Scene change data
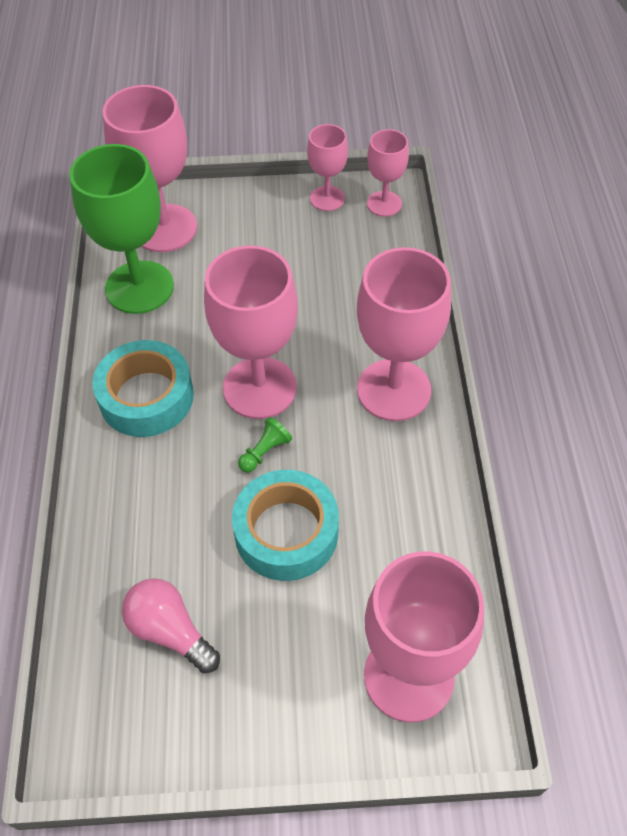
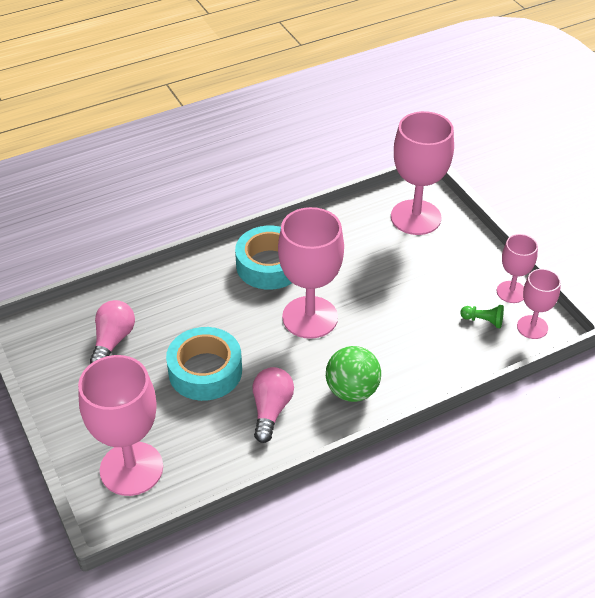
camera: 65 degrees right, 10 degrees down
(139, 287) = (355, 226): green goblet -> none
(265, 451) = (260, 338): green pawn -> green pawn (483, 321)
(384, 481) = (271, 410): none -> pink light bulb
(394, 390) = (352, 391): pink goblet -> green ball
--
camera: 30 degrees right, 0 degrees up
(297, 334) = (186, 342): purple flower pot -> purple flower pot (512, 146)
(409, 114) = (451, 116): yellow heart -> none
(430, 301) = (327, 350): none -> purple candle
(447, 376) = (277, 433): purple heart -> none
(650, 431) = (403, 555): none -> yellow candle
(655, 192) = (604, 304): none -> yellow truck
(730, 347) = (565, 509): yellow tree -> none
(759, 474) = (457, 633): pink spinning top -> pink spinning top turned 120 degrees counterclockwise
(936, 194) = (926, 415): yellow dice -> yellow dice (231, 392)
* * *
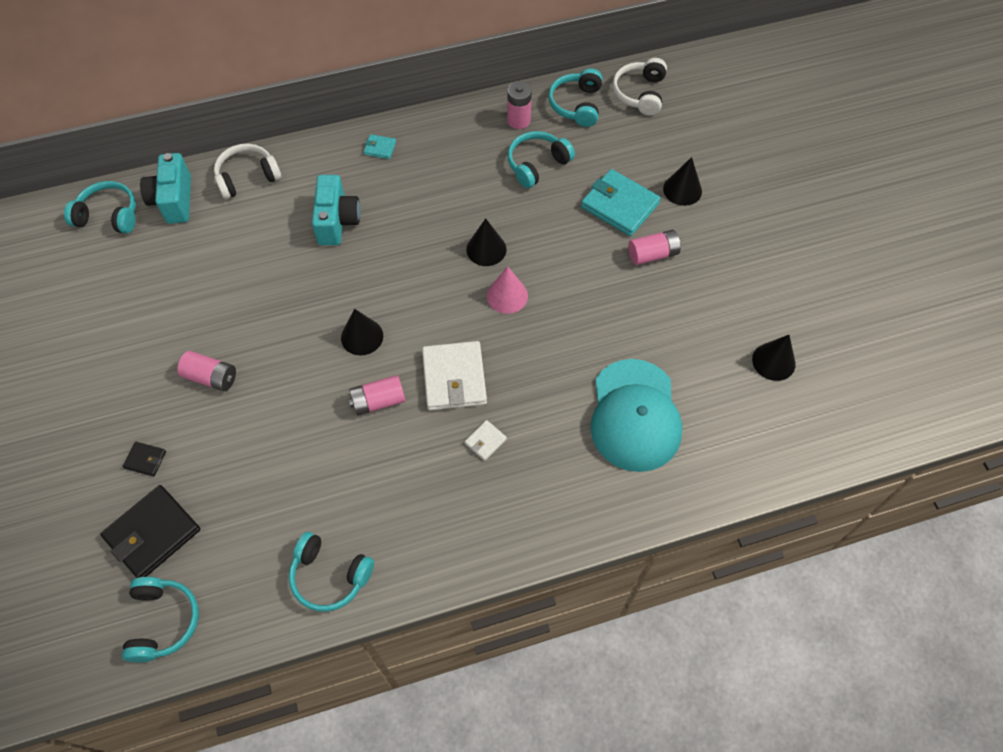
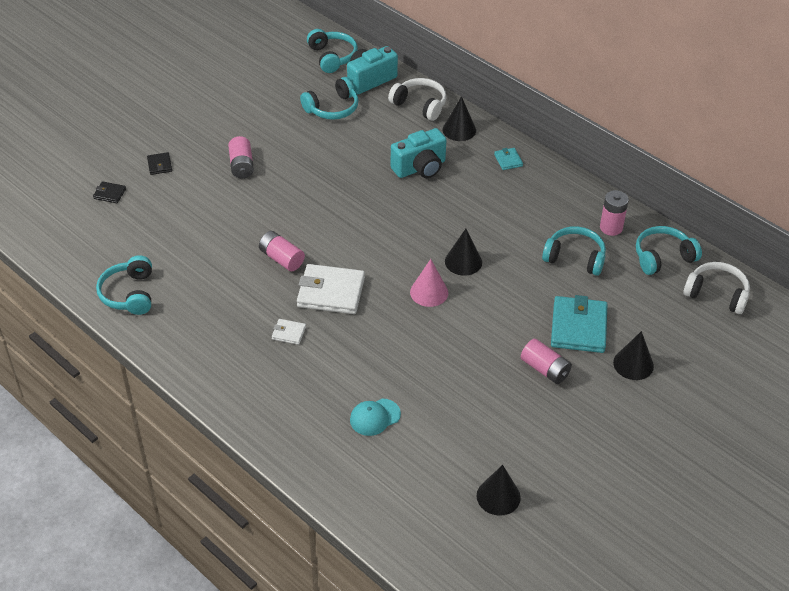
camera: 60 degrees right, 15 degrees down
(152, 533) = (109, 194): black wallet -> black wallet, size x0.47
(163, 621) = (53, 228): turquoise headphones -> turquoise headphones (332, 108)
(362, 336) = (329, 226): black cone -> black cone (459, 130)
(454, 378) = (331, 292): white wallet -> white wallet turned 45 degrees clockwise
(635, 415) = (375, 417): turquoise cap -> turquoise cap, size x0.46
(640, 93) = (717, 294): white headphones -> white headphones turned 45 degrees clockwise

Problem statement: In the entries above, find the line holding "camera: 65 degrees right, 10 degrees down" and the line holding "(394, 390) = (352, 391): pink"; print both of them and every line between, exactly, and nothing else.

Answer to the problem:
camera: 65 degrees right, 10 degrees down
(139, 287) = (355, 226): green goblet -> none
(265, 451) = (260, 338): green pawn -> green pawn (483, 321)
(384, 481) = (271, 410): none -> pink light bulb
(394, 390) = (352, 391): pink goblet -> green ball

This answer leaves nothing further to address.